Saved entries.
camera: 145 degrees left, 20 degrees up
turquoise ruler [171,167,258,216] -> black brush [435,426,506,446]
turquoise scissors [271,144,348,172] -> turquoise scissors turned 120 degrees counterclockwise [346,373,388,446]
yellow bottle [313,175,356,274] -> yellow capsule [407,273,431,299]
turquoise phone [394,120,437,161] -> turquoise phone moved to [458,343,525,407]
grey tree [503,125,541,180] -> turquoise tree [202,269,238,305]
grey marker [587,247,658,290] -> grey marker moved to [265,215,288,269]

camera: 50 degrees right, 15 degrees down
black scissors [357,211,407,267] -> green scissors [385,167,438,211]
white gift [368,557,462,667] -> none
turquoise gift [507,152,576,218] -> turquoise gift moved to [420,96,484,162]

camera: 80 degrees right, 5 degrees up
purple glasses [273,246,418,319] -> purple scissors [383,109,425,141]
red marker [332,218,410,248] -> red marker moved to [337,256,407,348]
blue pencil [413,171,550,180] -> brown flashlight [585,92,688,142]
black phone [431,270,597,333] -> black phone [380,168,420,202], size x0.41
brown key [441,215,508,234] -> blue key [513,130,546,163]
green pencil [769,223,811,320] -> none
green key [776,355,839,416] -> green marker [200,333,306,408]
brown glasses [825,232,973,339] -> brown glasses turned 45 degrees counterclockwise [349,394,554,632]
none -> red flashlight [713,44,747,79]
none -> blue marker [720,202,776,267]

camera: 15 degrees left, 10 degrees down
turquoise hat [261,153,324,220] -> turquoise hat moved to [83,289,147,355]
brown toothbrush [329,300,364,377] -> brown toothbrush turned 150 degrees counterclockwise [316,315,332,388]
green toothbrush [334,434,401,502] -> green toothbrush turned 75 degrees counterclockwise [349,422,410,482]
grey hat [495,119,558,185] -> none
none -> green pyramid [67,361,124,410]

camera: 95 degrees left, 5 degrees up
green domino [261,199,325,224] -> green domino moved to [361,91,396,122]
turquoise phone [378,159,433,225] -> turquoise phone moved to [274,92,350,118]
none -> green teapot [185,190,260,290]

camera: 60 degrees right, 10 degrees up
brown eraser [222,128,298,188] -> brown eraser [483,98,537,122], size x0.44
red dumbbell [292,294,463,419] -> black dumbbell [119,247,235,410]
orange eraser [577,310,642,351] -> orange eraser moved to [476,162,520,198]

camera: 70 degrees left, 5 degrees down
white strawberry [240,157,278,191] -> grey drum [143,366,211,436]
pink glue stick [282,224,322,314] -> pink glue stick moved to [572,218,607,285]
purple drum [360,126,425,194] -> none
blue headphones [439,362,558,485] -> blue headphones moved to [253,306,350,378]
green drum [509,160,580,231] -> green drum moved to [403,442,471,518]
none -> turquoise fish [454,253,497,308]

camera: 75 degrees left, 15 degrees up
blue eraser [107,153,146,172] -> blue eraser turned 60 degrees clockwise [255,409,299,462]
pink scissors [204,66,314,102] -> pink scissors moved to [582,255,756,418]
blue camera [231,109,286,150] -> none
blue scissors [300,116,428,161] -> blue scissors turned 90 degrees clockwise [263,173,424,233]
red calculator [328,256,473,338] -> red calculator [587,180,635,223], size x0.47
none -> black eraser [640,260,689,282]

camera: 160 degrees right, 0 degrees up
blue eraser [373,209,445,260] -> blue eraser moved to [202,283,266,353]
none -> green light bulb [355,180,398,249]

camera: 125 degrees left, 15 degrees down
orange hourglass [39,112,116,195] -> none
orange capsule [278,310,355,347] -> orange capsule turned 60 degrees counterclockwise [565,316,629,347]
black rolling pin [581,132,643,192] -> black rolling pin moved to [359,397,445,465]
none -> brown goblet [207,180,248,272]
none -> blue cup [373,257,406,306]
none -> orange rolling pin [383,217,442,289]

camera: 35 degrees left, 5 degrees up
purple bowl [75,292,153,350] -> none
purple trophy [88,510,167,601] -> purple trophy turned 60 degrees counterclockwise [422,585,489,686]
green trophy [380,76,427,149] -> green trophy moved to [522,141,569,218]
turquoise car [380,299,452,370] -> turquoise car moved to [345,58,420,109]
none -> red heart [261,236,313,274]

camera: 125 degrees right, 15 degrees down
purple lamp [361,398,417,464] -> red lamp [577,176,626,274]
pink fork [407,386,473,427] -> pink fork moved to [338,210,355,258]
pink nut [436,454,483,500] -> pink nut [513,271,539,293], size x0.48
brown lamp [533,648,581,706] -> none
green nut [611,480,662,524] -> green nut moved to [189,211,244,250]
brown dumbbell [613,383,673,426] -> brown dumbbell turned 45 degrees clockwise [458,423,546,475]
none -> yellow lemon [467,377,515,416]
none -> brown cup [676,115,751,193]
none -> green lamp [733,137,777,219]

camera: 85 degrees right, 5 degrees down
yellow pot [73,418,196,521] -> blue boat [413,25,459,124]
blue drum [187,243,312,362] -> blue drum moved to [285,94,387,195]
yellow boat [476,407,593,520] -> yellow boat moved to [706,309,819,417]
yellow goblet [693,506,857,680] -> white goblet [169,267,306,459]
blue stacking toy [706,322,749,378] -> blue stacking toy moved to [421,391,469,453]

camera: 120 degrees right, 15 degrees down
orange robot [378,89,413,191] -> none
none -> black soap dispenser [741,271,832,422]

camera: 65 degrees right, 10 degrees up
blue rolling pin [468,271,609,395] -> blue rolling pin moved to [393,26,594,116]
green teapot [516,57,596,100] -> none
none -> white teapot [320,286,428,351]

The task.
When the entries above are retyped, each line must stay exactly as it is.

Solution for this task.
camera: 145 degrees left, 20 degrees up
turquoise ruler [171,167,258,216] -> black brush [435,426,506,446]
turquoise scissors [271,144,348,172] -> turquoise scissors turned 120 degrees counterclockwise [346,373,388,446]
yellow bottle [313,175,356,274] -> yellow capsule [407,273,431,299]
turquoise phone [394,120,437,161] -> turquoise phone moved to [458,343,525,407]
grey tree [503,125,541,180] -> turquoise tree [202,269,238,305]
grey marker [587,247,658,290] -> grey marker moved to [265,215,288,269]

camera: 50 degrees right, 15 degrees down
black scissors [357,211,407,267] -> green scissors [385,167,438,211]
white gift [368,557,462,667] -> none
turquoise gift [507,152,576,218] -> turquoise gift moved to [420,96,484,162]

camera: 80 degrees right, 5 degrees up
purple glasses [273,246,418,319] -> purple scissors [383,109,425,141]
red marker [332,218,410,248] -> red marker moved to [337,256,407,348]
blue pencil [413,171,550,180] -> brown flashlight [585,92,688,142]
black phone [431,270,597,333] -> black phone [380,168,420,202], size x0.41
brown key [441,215,508,234] -> blue key [513,130,546,163]
green pencil [769,223,811,320] -> none
green key [776,355,839,416] -> green marker [200,333,306,408]
brown glasses [825,232,973,339] -> brown glasses turned 45 degrees counterclockwise [349,394,554,632]
none -> red flashlight [713,44,747,79]
none -> blue marker [720,202,776,267]

camera: 15 degrees left, 10 degrees down
turquoise hat [261,153,324,220] -> turquoise hat moved to [83,289,147,355]
brown toothbrush [329,300,364,377] -> brown toothbrush turned 150 degrees counterclockwise [316,315,332,388]
green toothbrush [334,434,401,502] -> green toothbrush turned 75 degrees counterclockwise [349,422,410,482]
grey hat [495,119,558,185] -> none
none -> green pyramid [67,361,124,410]

camera: 95 degrees left, 5 degrees up
green domino [261,199,325,224] -> green domino moved to [361,91,396,122]
turquoise phone [378,159,433,225] -> turquoise phone moved to [274,92,350,118]
none -> green teapot [185,190,260,290]

camera: 60 degrees right, 10 degrees up
brown eraser [222,128,298,188] -> brown eraser [483,98,537,122], size x0.44
red dumbbell [292,294,463,419] -> black dumbbell [119,247,235,410]
orange eraser [577,310,642,351] -> orange eraser moved to [476,162,520,198]

camera: 70 degrees left, 5 degrees down
white strawberry [240,157,278,191] -> grey drum [143,366,211,436]
pink glue stick [282,224,322,314] -> pink glue stick moved to [572,218,607,285]
purple drum [360,126,425,194] -> none
blue headphones [439,362,558,485] -> blue headphones moved to [253,306,350,378]
green drum [509,160,580,231] -> green drum moved to [403,442,471,518]
none -> turquoise fish [454,253,497,308]

camera: 75 degrees left, 15 degrees up
blue eraser [107,153,146,172] -> blue eraser turned 60 degrees clockwise [255,409,299,462]
pink scissors [204,66,314,102] -> pink scissors moved to [582,255,756,418]
blue camera [231,109,286,150] -> none
blue scissors [300,116,428,161] -> blue scissors turned 90 degrees clockwise [263,173,424,233]
red calculator [328,256,473,338] -> red calculator [587,180,635,223], size x0.47
none -> black eraser [640,260,689,282]

camera: 160 degrees right, 0 degrees up
blue eraser [373,209,445,260] -> blue eraser moved to [202,283,266,353]
none -> green light bulb [355,180,398,249]

camera: 125 degrees left, 15 degrees down
orange hourglass [39,112,116,195] -> none
orange capsule [278,310,355,347] -> orange capsule turned 60 degrees counterclockwise [565,316,629,347]
black rolling pin [581,132,643,192] -> black rolling pin moved to [359,397,445,465]
none -> brown goblet [207,180,248,272]
none -> blue cup [373,257,406,306]
none -> orange rolling pin [383,217,442,289]

camera: 35 degrees left, 5 degrees up
purple bowl [75,292,153,350] -> none
purple trophy [88,510,167,601] -> purple trophy turned 60 degrees counterclockwise [422,585,489,686]
green trophy [380,76,427,149] -> green trophy moved to [522,141,569,218]
turquoise car [380,299,452,370] -> turquoise car moved to [345,58,420,109]
none -> red heart [261,236,313,274]

camera: 125 degrees right, 15 degrees down
purple lamp [361,398,417,464] -> red lamp [577,176,626,274]
pink fork [407,386,473,427] -> pink fork moved to [338,210,355,258]
pink nut [436,454,483,500] -> pink nut [513,271,539,293], size x0.48
brown lamp [533,648,581,706] -> none
green nut [611,480,662,524] -> green nut moved to [189,211,244,250]
brown dumbbell [613,383,673,426] -> brown dumbbell turned 45 degrees clockwise [458,423,546,475]
none -> yellow lemon [467,377,515,416]
none -> brown cup [676,115,751,193]
none -> green lamp [733,137,777,219]

camera: 85 degrees right, 5 degrees down
yellow pot [73,418,196,521] -> blue boat [413,25,459,124]
blue drum [187,243,312,362] -> blue drum moved to [285,94,387,195]
yellow boat [476,407,593,520] -> yellow boat moved to [706,309,819,417]
yellow goblet [693,506,857,680] -> white goblet [169,267,306,459]
blue stacking toy [706,322,749,378] -> blue stacking toy moved to [421,391,469,453]

camera: 120 degrees right, 15 degrees down
orange robot [378,89,413,191] -> none
none -> black soap dispenser [741,271,832,422]

camera: 65 degrees right, 10 degrees up
blue rolling pin [468,271,609,395] -> blue rolling pin moved to [393,26,594,116]
green teapot [516,57,596,100] -> none
none -> white teapot [320,286,428,351]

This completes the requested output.